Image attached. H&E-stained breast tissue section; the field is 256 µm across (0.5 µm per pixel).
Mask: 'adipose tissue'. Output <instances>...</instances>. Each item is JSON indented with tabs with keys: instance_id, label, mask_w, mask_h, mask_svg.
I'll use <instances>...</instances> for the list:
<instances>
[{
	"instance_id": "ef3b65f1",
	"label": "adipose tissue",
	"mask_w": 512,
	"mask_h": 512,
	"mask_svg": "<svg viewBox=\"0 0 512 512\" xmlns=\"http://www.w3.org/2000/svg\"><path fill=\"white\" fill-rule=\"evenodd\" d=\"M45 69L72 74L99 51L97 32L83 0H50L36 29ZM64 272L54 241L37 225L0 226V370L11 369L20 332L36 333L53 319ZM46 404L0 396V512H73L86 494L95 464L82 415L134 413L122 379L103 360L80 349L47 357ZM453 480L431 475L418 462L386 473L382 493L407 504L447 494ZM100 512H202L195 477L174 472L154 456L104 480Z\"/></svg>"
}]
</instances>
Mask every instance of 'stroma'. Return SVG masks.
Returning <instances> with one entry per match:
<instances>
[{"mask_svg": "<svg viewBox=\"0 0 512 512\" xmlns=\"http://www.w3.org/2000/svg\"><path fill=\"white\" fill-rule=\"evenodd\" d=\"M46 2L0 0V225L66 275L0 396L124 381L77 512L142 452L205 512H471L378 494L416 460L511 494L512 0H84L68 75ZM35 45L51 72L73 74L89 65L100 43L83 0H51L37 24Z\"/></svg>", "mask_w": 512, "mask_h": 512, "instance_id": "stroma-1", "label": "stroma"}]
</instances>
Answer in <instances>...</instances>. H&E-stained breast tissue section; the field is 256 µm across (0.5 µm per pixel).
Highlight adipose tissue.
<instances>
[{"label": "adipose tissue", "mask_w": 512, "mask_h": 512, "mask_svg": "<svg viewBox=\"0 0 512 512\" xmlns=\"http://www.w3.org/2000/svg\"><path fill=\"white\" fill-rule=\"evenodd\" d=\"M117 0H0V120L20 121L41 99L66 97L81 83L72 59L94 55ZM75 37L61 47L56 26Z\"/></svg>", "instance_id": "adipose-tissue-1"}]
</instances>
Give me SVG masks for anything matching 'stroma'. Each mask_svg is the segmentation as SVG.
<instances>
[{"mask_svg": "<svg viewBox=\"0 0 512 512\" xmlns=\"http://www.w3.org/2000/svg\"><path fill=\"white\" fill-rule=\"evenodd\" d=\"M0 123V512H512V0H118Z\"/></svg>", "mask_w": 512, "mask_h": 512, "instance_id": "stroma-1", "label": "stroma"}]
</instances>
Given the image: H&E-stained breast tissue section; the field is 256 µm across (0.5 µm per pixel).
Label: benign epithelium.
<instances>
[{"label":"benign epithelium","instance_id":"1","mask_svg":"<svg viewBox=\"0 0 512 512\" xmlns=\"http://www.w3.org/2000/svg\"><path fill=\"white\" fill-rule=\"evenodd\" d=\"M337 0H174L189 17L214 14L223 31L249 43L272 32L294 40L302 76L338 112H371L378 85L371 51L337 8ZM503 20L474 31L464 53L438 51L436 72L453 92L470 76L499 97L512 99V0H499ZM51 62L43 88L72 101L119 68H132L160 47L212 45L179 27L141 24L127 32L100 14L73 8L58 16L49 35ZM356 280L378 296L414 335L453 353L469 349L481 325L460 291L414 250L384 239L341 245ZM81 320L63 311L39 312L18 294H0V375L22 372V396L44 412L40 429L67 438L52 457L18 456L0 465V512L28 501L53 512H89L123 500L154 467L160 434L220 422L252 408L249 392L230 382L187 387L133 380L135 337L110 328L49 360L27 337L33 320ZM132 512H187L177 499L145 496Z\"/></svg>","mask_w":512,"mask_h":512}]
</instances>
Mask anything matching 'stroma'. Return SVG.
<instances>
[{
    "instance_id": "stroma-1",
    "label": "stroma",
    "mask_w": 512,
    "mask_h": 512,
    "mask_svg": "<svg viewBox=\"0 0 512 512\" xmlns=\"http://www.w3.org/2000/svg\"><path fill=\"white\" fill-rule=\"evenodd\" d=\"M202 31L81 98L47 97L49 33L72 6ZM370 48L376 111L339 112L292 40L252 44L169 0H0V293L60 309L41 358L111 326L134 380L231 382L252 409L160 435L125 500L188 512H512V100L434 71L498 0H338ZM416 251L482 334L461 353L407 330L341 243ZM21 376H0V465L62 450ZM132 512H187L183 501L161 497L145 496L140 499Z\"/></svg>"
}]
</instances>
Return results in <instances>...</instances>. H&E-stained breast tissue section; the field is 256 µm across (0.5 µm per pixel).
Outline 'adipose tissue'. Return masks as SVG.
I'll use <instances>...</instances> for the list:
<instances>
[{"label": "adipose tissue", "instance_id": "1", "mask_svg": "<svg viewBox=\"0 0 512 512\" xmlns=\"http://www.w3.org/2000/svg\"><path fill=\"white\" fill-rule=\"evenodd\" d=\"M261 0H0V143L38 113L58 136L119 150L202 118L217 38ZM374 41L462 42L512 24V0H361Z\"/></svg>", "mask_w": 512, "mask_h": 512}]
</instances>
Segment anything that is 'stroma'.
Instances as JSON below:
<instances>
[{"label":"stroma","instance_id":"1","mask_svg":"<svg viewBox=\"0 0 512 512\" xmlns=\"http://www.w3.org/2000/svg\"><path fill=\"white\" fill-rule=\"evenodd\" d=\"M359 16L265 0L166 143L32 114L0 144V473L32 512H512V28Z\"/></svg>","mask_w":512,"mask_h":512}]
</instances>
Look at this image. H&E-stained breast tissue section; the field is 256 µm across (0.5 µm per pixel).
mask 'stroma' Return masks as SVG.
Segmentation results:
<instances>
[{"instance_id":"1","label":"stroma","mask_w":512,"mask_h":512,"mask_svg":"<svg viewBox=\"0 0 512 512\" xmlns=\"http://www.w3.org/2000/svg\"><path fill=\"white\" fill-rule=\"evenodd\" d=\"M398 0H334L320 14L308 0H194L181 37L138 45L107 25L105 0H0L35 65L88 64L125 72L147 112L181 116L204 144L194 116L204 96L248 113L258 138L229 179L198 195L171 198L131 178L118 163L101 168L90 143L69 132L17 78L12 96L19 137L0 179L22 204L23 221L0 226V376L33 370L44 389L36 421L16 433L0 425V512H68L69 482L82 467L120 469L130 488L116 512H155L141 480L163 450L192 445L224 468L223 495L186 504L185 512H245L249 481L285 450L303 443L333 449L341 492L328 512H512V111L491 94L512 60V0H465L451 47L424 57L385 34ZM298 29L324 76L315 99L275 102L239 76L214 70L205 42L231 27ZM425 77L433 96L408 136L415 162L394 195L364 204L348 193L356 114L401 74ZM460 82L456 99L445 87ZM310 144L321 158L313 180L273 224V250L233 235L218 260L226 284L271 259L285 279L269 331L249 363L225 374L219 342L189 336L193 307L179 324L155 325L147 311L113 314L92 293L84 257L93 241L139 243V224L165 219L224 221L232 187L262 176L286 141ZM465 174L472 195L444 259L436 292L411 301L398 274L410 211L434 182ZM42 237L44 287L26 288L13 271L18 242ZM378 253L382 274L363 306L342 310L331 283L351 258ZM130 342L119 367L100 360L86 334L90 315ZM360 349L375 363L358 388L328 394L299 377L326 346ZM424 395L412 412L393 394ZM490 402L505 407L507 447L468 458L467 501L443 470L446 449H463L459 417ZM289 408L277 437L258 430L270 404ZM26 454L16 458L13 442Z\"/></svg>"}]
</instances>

EXERCISE DETAILS: Transcribe every entry verbatim.

FINAL ANSWER:
Image attached. H&E-stained breast tissue section; the field is 256 µm across (0.5 µm per pixel).
Mask: 'adipose tissue'. Output <instances>...</instances>. Each item is JSON indented with tabs with keys: instance_id, label, mask_w, mask_h, mask_svg.
I'll use <instances>...</instances> for the list:
<instances>
[{
	"instance_id": "ef3b65f1",
	"label": "adipose tissue",
	"mask_w": 512,
	"mask_h": 512,
	"mask_svg": "<svg viewBox=\"0 0 512 512\" xmlns=\"http://www.w3.org/2000/svg\"><path fill=\"white\" fill-rule=\"evenodd\" d=\"M45 69L72 74L99 51L97 32L83 0H50L36 29ZM64 272L54 241L37 225L0 226V370L11 369L20 332L36 333L53 319ZM46 404L0 396V512H73L86 494L95 464L82 415L134 413L122 379L103 360L80 349L47 357ZM453 480L431 475L418 462L386 473L382 493L407 504L447 494ZM100 512H202L195 477L174 472L154 456L104 480Z\"/></svg>"
}]
</instances>
Mask every instance of 'stroma'. Return SVG masks.
Returning <instances> with one entry per match:
<instances>
[{"mask_svg": "<svg viewBox=\"0 0 512 512\" xmlns=\"http://www.w3.org/2000/svg\"><path fill=\"white\" fill-rule=\"evenodd\" d=\"M46 2L0 0V225L66 275L0 396L124 381L77 512L142 452L205 512H471L378 494L416 460L511 494L512 0H84L68 75ZM35 45L51 72L73 74L89 65L100 43L83 0H51L37 24Z\"/></svg>", "mask_w": 512, "mask_h": 512, "instance_id": "stroma-1", "label": "stroma"}]
</instances>
Answer in <instances>...</instances>. H&E-stained breast tissue section; the field is 256 µm across (0.5 µm per pixel).
Highlight adipose tissue.
<instances>
[{"label": "adipose tissue", "mask_w": 512, "mask_h": 512, "mask_svg": "<svg viewBox=\"0 0 512 512\" xmlns=\"http://www.w3.org/2000/svg\"><path fill=\"white\" fill-rule=\"evenodd\" d=\"M117 0H0V120L20 121L41 99L66 97L81 83L72 59L94 55ZM75 37L61 47L56 26Z\"/></svg>", "instance_id": "adipose-tissue-1"}]
</instances>
Give me SVG masks for anything matching 'stroma'. Each mask_svg is the segmentation as SVG.
<instances>
[{"mask_svg": "<svg viewBox=\"0 0 512 512\" xmlns=\"http://www.w3.org/2000/svg\"><path fill=\"white\" fill-rule=\"evenodd\" d=\"M0 123V512H512V0H118Z\"/></svg>", "mask_w": 512, "mask_h": 512, "instance_id": "stroma-1", "label": "stroma"}]
</instances>
Given the image: H&E-stained breast tissue section; the field is 256 µm across (0.5 µm per pixel).
Label: benign epithelium.
<instances>
[{"label":"benign epithelium","instance_id":"1","mask_svg":"<svg viewBox=\"0 0 512 512\" xmlns=\"http://www.w3.org/2000/svg\"><path fill=\"white\" fill-rule=\"evenodd\" d=\"M337 0H174L189 17L214 14L223 31L249 43L272 32L294 40L302 76L338 112H371L378 85L371 51L337 8ZM503 20L474 31L464 53L438 51L436 72L453 92L470 76L499 97L512 99V0H499ZM51 62L43 88L72 101L119 68H132L160 47L212 45L179 27L141 24L127 32L100 14L73 8L58 16L49 35ZM356 280L378 296L414 335L453 353L469 349L481 325L460 291L414 250L384 239L341 245ZM81 320L63 311L39 312L18 294H0V375L22 372V396L44 412L40 429L67 438L52 457L18 456L0 465V512L28 501L53 512H89L123 500L154 467L160 434L220 422L252 408L249 392L230 382L187 387L133 380L135 337L110 328L49 360L27 337L33 320ZM132 512H187L177 499L145 496Z\"/></svg>","mask_w":512,"mask_h":512}]
</instances>
Mask anything matching 'stroma'. Return SVG.
<instances>
[{
    "instance_id": "stroma-1",
    "label": "stroma",
    "mask_w": 512,
    "mask_h": 512,
    "mask_svg": "<svg viewBox=\"0 0 512 512\" xmlns=\"http://www.w3.org/2000/svg\"><path fill=\"white\" fill-rule=\"evenodd\" d=\"M202 31L81 98L47 97L49 33L72 6ZM370 48L376 111L339 112L292 40L252 44L169 0H0V293L60 309L41 358L111 326L134 380L231 382L252 409L160 435L125 500L188 512H512V100L434 71L498 0H338ZM416 251L482 334L461 353L407 330L341 243ZM21 376H0V465L62 450ZM132 512H187L183 501L161 497L145 496L140 499Z\"/></svg>"
}]
</instances>
Return results in <instances>...</instances>. H&E-stained breast tissue section; the field is 256 µm across (0.5 µm per pixel).
Outline 'adipose tissue'. Return masks as SVG.
I'll use <instances>...</instances> for the list:
<instances>
[{"label": "adipose tissue", "instance_id": "1", "mask_svg": "<svg viewBox=\"0 0 512 512\" xmlns=\"http://www.w3.org/2000/svg\"><path fill=\"white\" fill-rule=\"evenodd\" d=\"M261 0H0V143L38 113L58 136L119 150L202 118L217 38ZM374 41L462 42L512 24V0H361Z\"/></svg>", "mask_w": 512, "mask_h": 512}]
</instances>
Segment anything that is 'stroma'.
Instances as JSON below:
<instances>
[{"label":"stroma","instance_id":"1","mask_svg":"<svg viewBox=\"0 0 512 512\" xmlns=\"http://www.w3.org/2000/svg\"><path fill=\"white\" fill-rule=\"evenodd\" d=\"M359 16L265 0L166 143L32 114L0 144V473L32 512H512V28Z\"/></svg>","mask_w":512,"mask_h":512}]
</instances>
Look at this image. H&E-stained breast tissue section; the field is 256 µm across (0.5 µm per pixel).
mask 'stroma' Return masks as SVG.
Segmentation results:
<instances>
[{"instance_id":"1","label":"stroma","mask_w":512,"mask_h":512,"mask_svg":"<svg viewBox=\"0 0 512 512\" xmlns=\"http://www.w3.org/2000/svg\"><path fill=\"white\" fill-rule=\"evenodd\" d=\"M398 0H334L320 14L308 0H194L181 37L138 45L107 25L105 0H0L35 65L88 64L125 72L147 112L181 116L204 144L194 116L204 96L248 113L258 138L229 179L198 195L171 198L131 178L118 163L101 168L90 143L69 132L17 78L12 96L19 137L0 179L22 204L23 221L0 226V376L33 370L44 389L36 421L16 433L0 425V512H68L69 482L82 467L120 469L130 488L116 512H155L141 480L163 450L192 445L224 468L223 495L186 504L185 512H245L249 481L285 450L303 443L333 449L341 492L328 512H512V111L491 94L512 60V0H465L451 47L424 57L385 34ZM298 29L324 76L315 99L275 102L239 76L214 70L205 42L231 27ZM425 77L433 96L408 136L415 162L394 195L364 204L348 193L356 114L401 74ZM460 82L456 99L445 87ZM310 144L321 158L313 180L273 224V250L233 235L218 260L226 284L271 259L285 279L269 331L249 363L225 374L219 342L189 336L193 307L179 324L155 325L147 311L113 314L92 293L84 257L93 241L139 243V224L165 219L224 221L232 187L262 176L286 141ZM465 174L472 195L444 259L436 292L411 301L398 274L410 211L434 182ZM42 237L44 287L26 288L13 271L18 242ZM378 253L382 274L363 306L342 310L331 283L351 258ZM130 342L119 367L100 360L86 334L90 315ZM360 349L375 363L358 388L328 394L299 377L326 346ZM424 395L412 412L393 394ZM490 402L505 407L507 447L468 458L467 501L443 470L446 449H463L459 417ZM289 408L277 437L258 430L270 404ZM26 454L16 458L13 442Z\"/></svg>"}]
</instances>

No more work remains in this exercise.